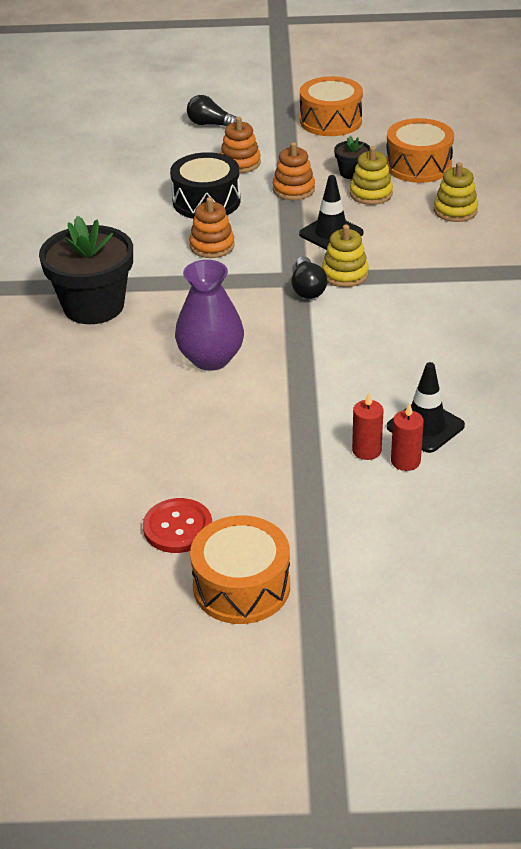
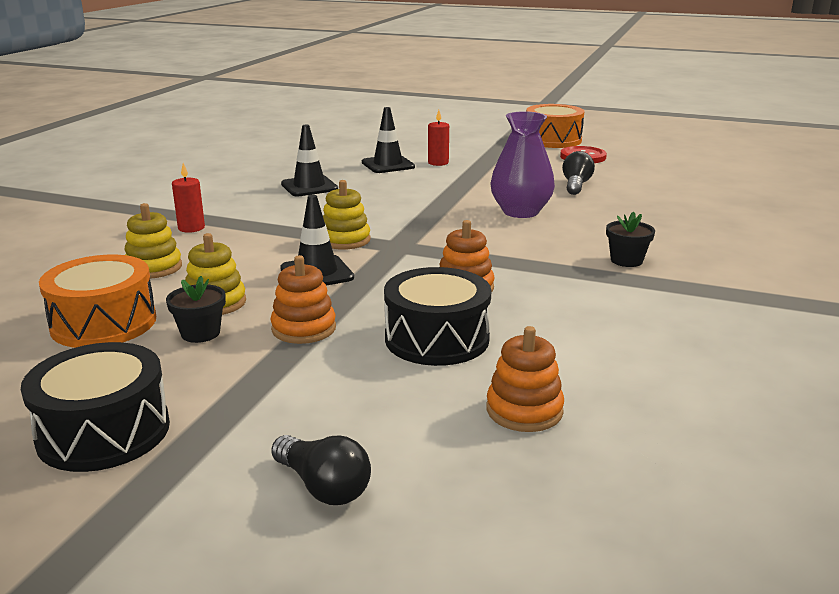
camera: 160 degrees left, 15 degrees down
(93, 306) = (626, 260): black flower pot -> black flower pot, size x0.46
(240, 163) = (340, 386): orange stacking toy -> orange stacking toy (524, 410)
(307, 288) = (393, 237): black light bulb -> black light bulb (576, 185)
(330, 121) = (104, 432): orange drum -> black drum
(405, 461) = (418, 157): red candle -> red candle (191, 228)
(465, 350) = (309, 186): none -> black traffic cone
· · · ·
■ **What to do**
Print the material above once more, exactly. No pictures belong in it.

■ **Result**
camera: 160 degrees left, 15 degrees down
(93, 306) = (626, 260): black flower pot -> black flower pot, size x0.46
(240, 163) = (340, 386): orange stacking toy -> orange stacking toy (524, 410)
(307, 288) = (393, 237): black light bulb -> black light bulb (576, 185)
(330, 121) = (104, 432): orange drum -> black drum
(405, 461) = (418, 157): red candle -> red candle (191, 228)
(465, 350) = (309, 186): none -> black traffic cone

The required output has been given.